Task goal:
In the records below, find the line with "none -> small", then retype it and every following line exactly, stopping after the line with "PC mouse in green". Leave the pictures out.

(Saved data entries)
╭──
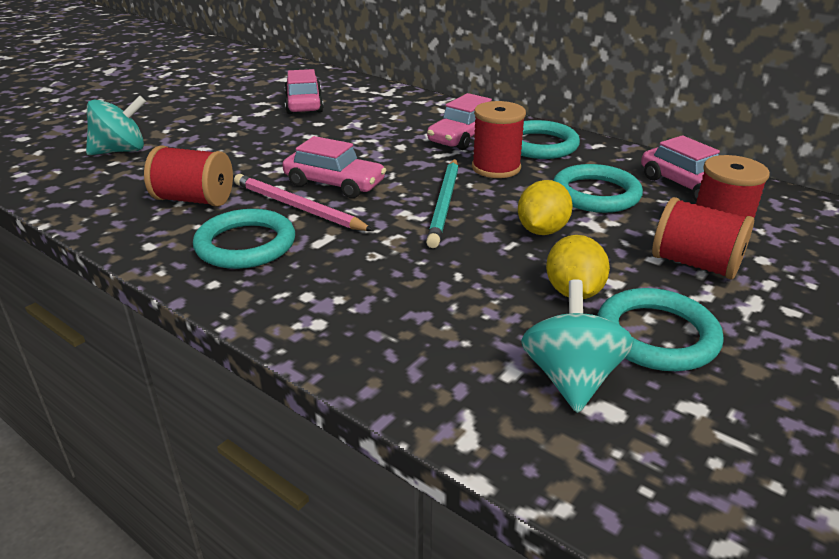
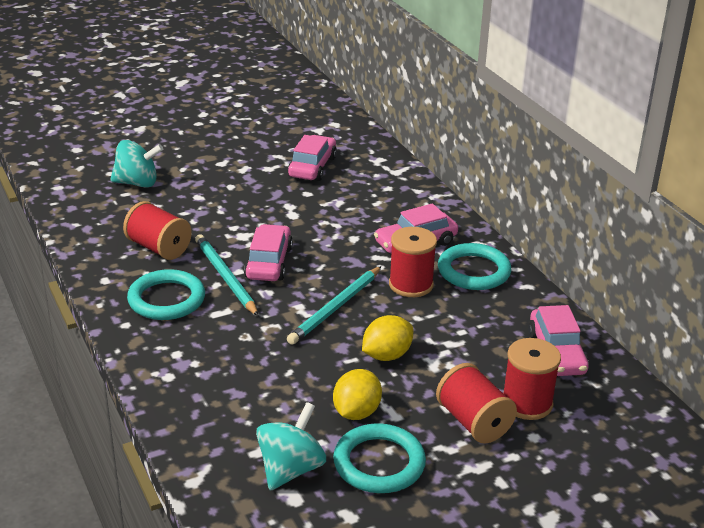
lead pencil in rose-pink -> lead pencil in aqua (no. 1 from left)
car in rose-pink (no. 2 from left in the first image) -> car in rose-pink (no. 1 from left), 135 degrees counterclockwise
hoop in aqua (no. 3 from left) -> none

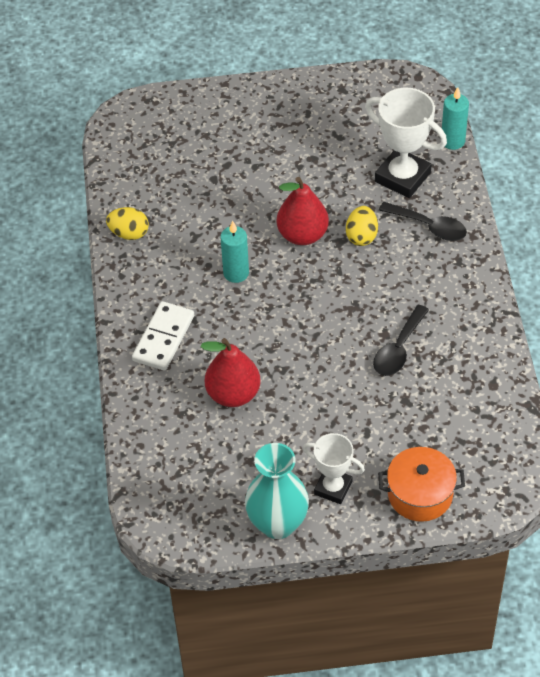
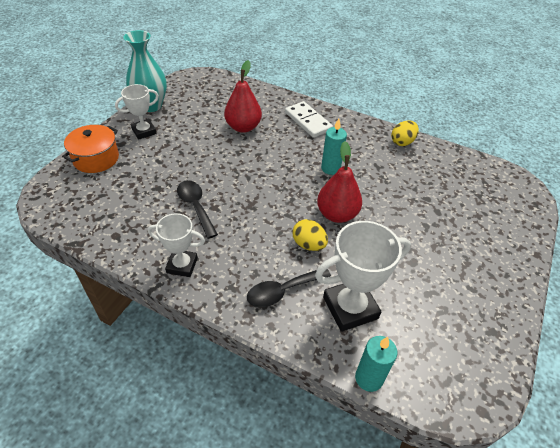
none -> prize cup in snow-white (no. 2 from left)

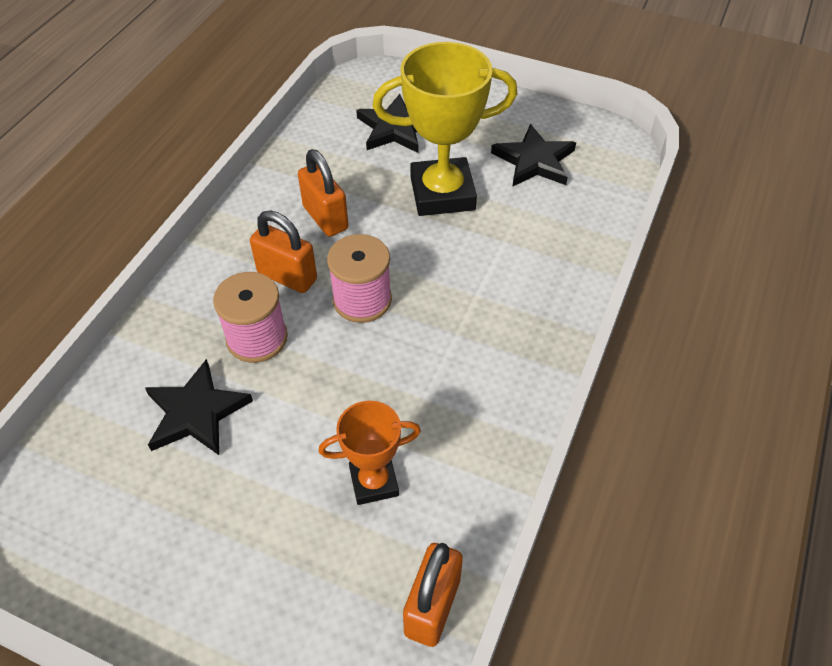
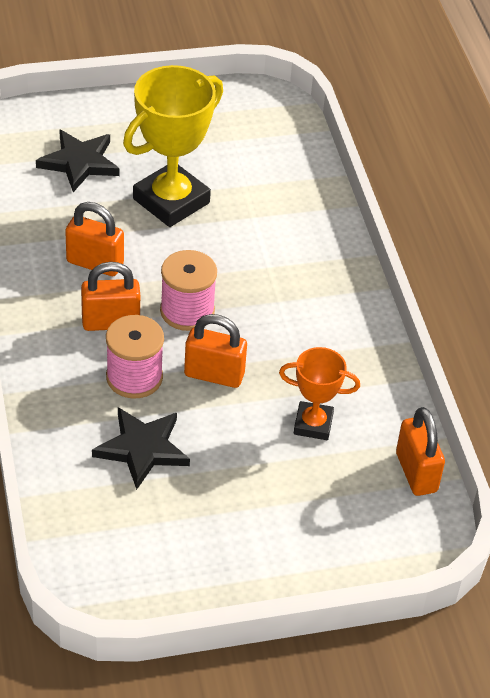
none -> small lock in bright orange (no. 3 from left)
prize cup in bright orange, 60 degrees clockwise
star in ebony (no. 3 from left) -> none

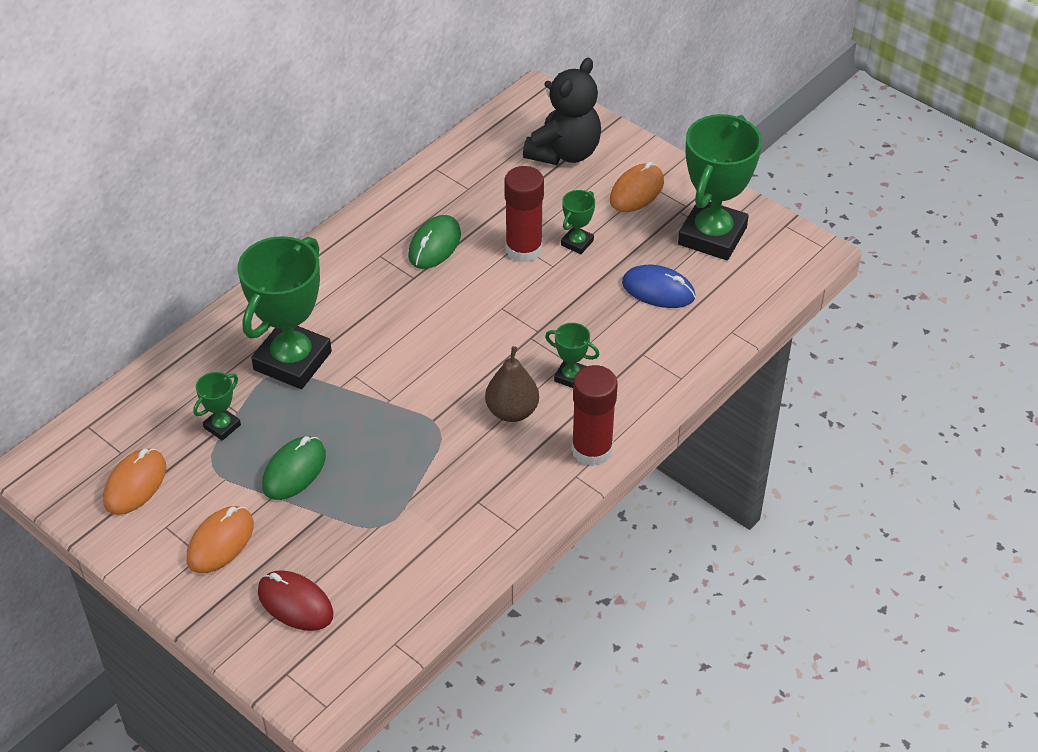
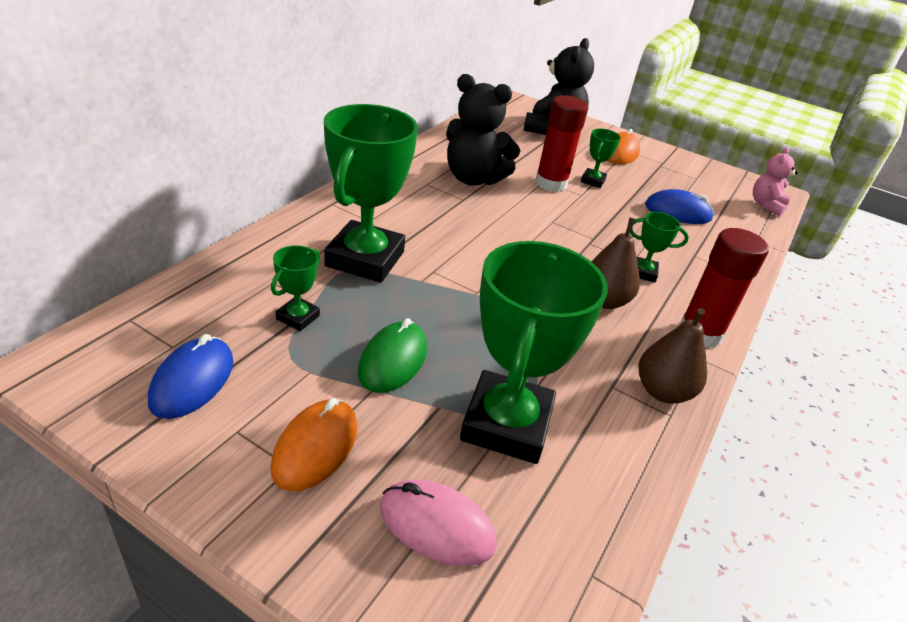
PC mouse in bright orange (no. 1 from left) -> PC mouse in royal blue (no. 1 from left)
PC mouse in red -> PC mouse in rose-pink
PC mouse in green (no. 2 from left) -> teddy bear in ebony (no. 1 from left)
prize cup in green (no. 5 from left in the first image) -> prize cup in green (no. 3 from left), relocated
none -> toy pear in dark brown (no. 2 from left)
none -> teddy bear in rose-pink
╰──
Result for this exercise:
none -> small lock in bright orange (no. 3 from left)
prize cup in bright orange, 60 degrees clockwise
star in ebony (no. 3 from left) -> none

PC mouse in bright orange (no. 1 from left) -> PC mouse in royal blue (no. 1 from left)
PC mouse in red -> PC mouse in rose-pink
PC mouse in green (no. 2 from left) -> teddy bear in ebony (no. 1 from left)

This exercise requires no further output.